GIVEN RECORDS:
************

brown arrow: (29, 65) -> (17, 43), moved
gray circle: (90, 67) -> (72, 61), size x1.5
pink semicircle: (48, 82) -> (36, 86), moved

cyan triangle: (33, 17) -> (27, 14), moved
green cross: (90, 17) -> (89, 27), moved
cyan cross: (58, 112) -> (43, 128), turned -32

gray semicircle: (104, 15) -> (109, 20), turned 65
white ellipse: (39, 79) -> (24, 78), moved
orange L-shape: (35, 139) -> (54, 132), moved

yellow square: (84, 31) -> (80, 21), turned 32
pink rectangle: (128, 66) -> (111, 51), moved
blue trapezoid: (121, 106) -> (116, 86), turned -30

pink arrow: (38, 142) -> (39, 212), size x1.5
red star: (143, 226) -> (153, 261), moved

************

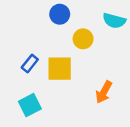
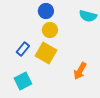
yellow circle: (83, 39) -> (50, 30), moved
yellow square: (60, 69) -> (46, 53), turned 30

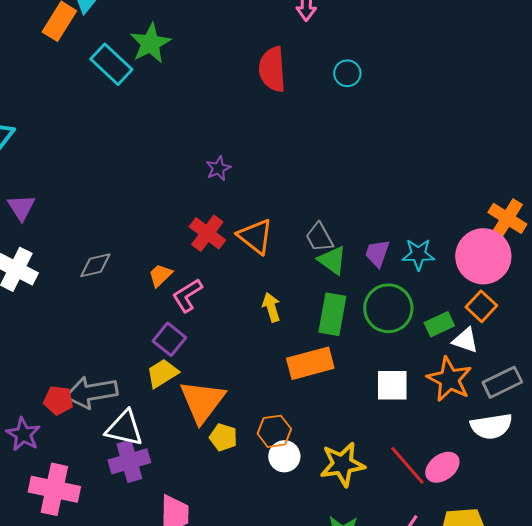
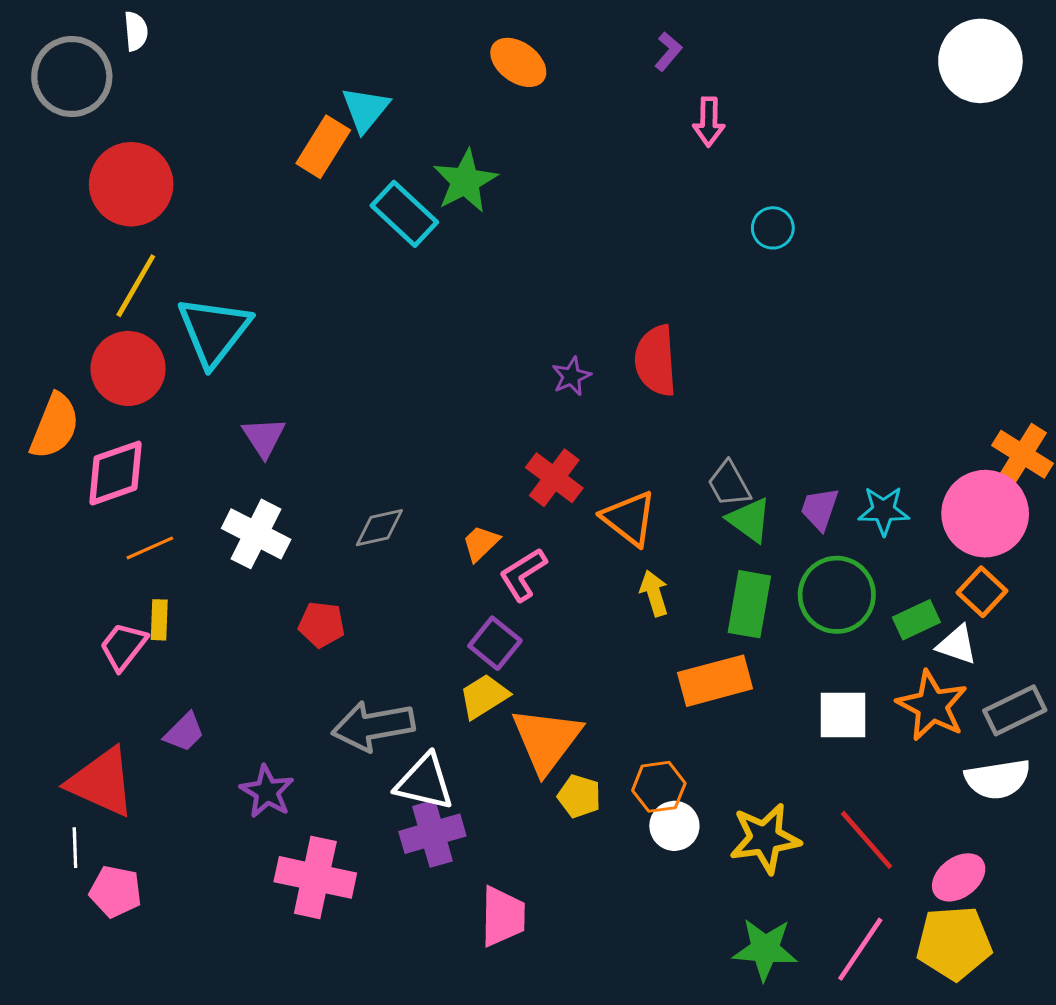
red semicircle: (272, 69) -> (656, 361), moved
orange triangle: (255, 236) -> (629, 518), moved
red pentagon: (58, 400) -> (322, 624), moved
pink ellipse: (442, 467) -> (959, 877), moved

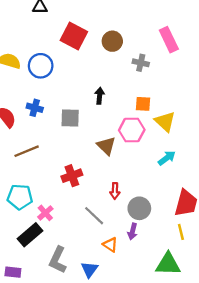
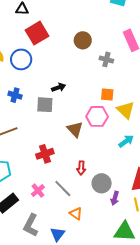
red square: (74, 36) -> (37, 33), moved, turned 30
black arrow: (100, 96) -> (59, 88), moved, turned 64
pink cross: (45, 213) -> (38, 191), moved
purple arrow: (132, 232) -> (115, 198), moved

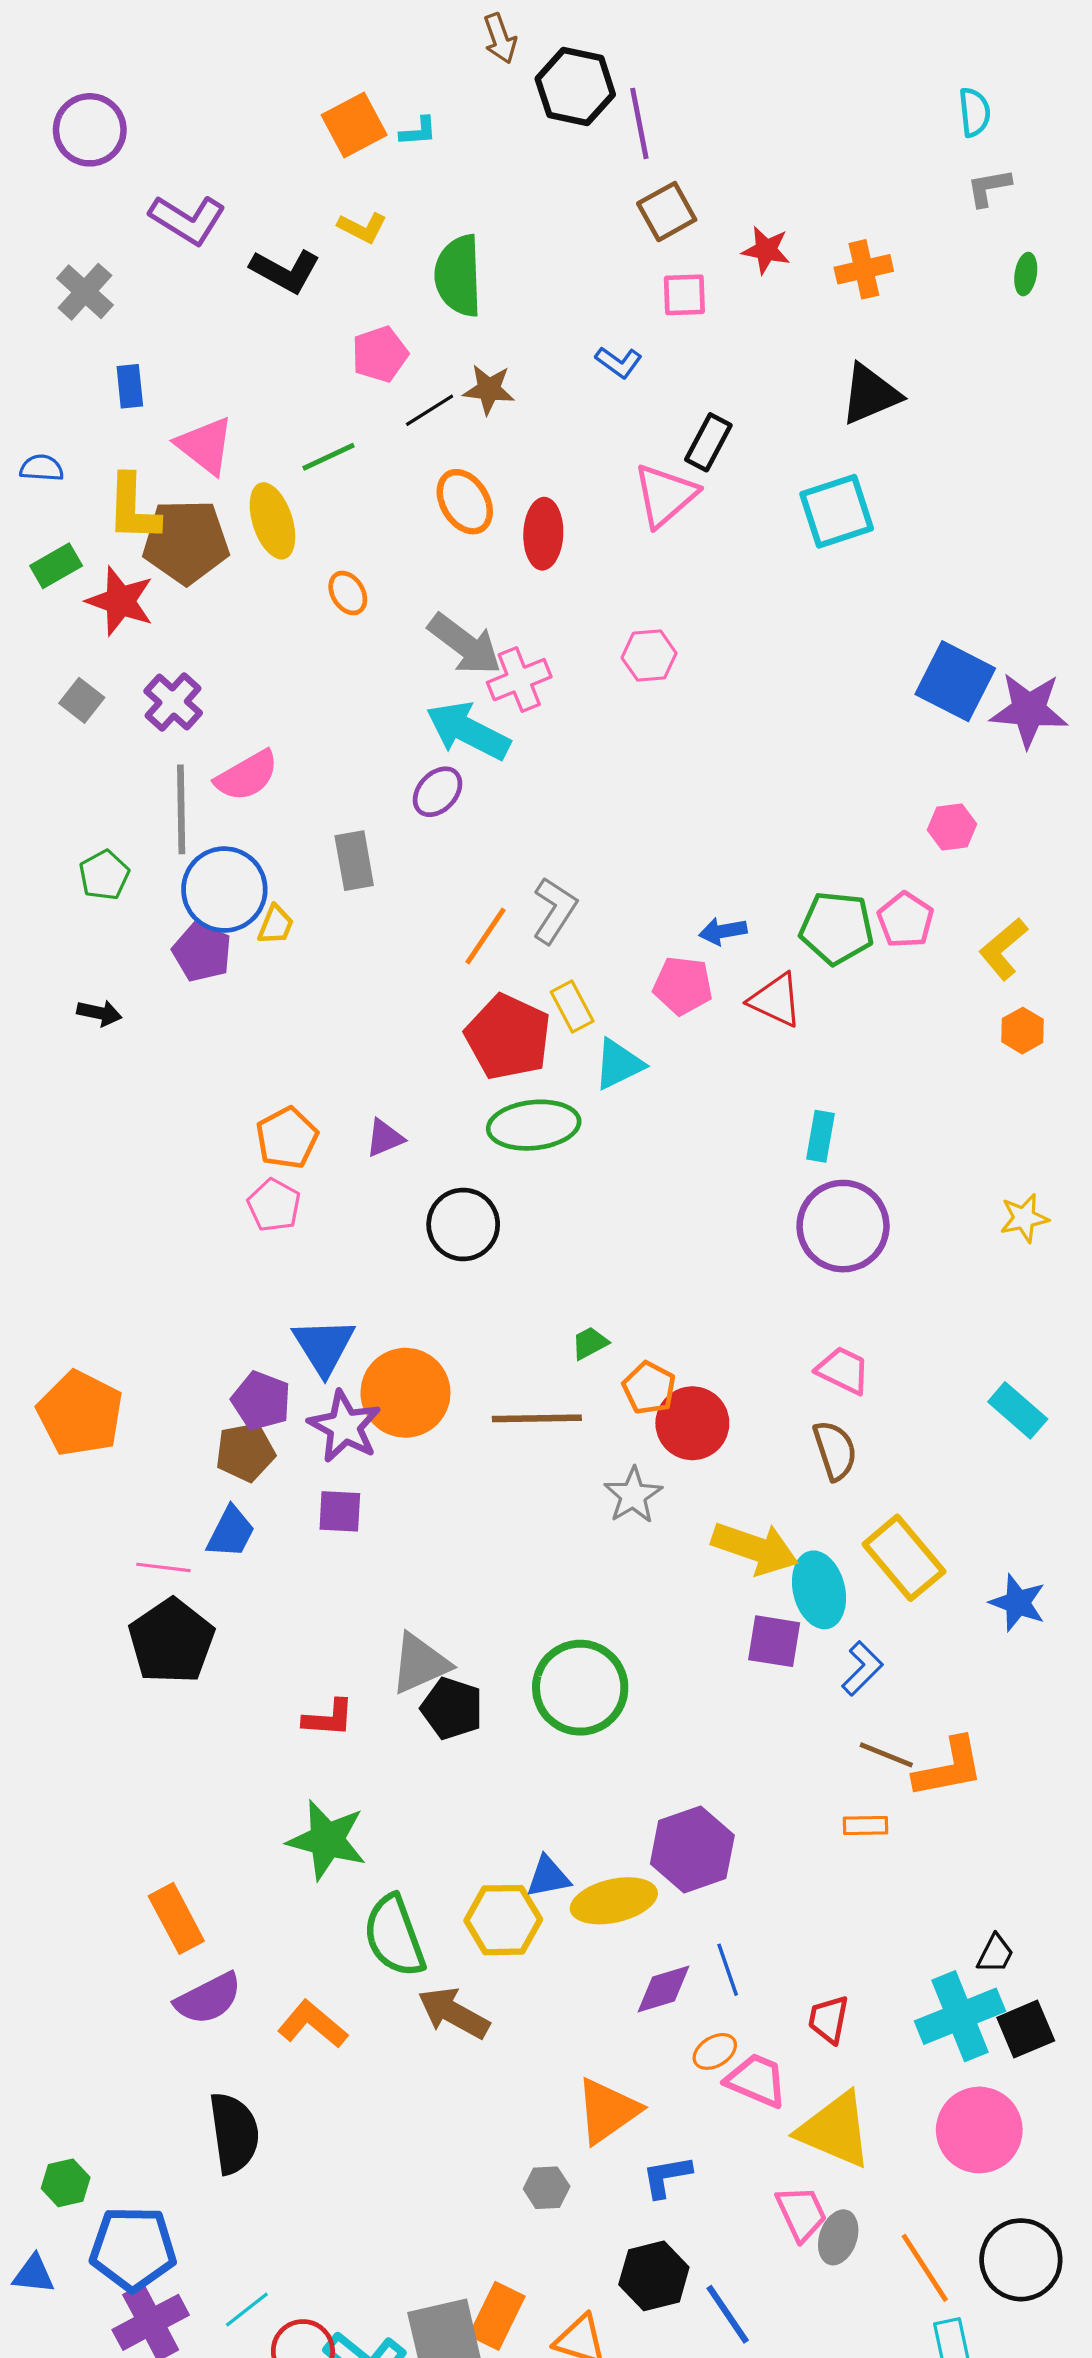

************

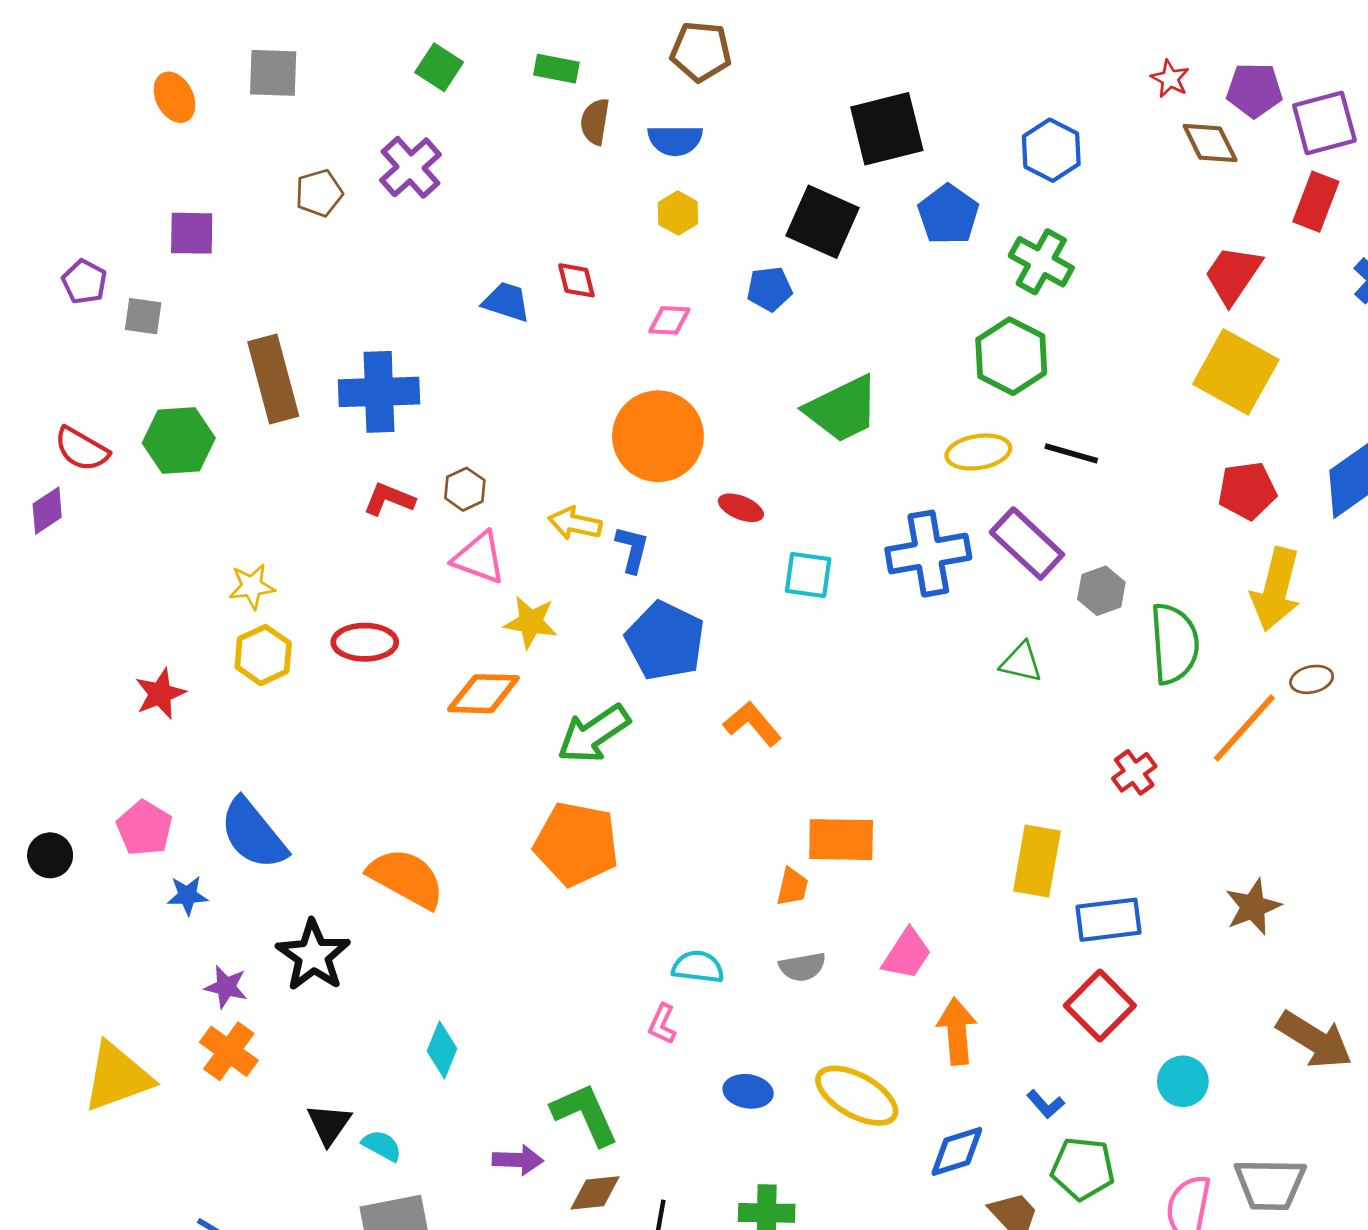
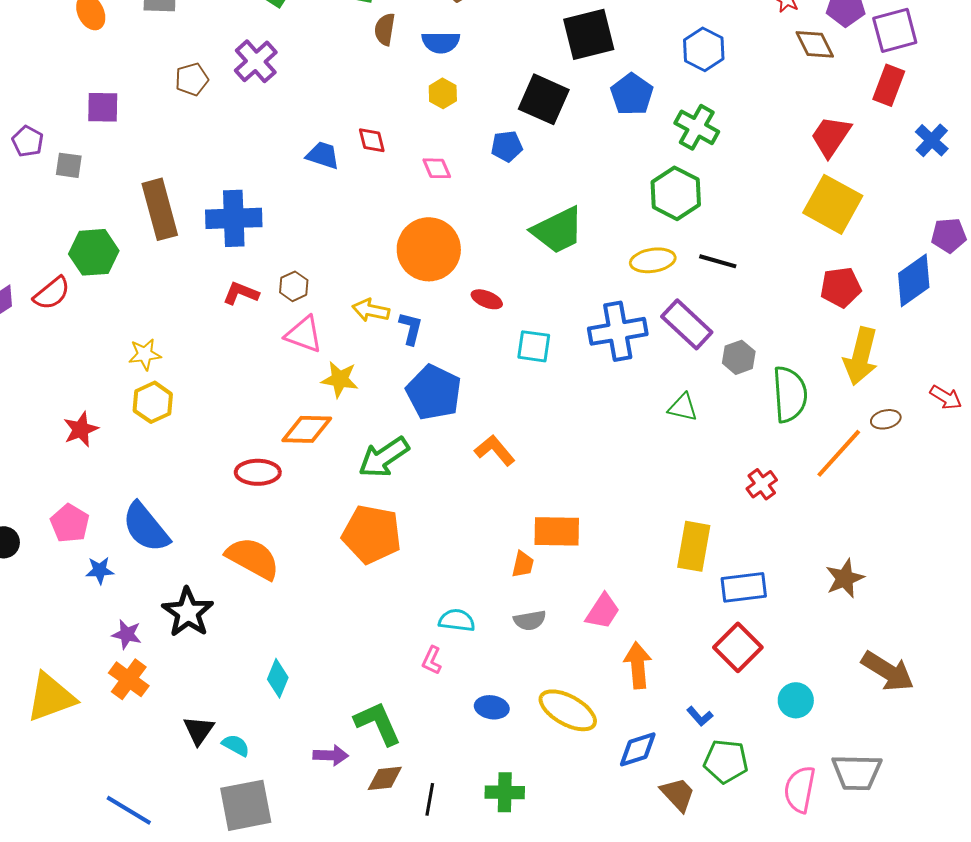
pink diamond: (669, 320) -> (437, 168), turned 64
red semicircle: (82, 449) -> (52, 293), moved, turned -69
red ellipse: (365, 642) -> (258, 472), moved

************

What you give back must be the stretch above, starting at the line with "brown arrow: (29, 65) -> (17, 43), moved" and ending at the line with "red star: (143, 226) -> (153, 261), moved", copied exactly.

SOLUTION FOR THIS PROBLEM:
brown arrow: (29, 65) -> (17, 43), moved
gray circle: (90, 67) -> (72, 61), size x1.5
pink semicircle: (48, 82) -> (36, 86), moved

cyan triangle: (33, 17) -> (27, 14), moved
green cross: (90, 17) -> (89, 27), moved
cyan cross: (58, 112) -> (43, 128), turned -32

gray semicircle: (104, 15) -> (109, 20), turned 65
white ellipse: (39, 79) -> (24, 78), moved
orange L-shape: (35, 139) -> (54, 132), moved

yellow square: (84, 31) -> (80, 21), turned 32
pink rectangle: (128, 66) -> (111, 51), moved
blue trapezoid: (121, 106) -> (116, 86), turned -30

pink arrow: (38, 142) -> (39, 212), size x1.5
red star: (143, 226) -> (153, 261), moved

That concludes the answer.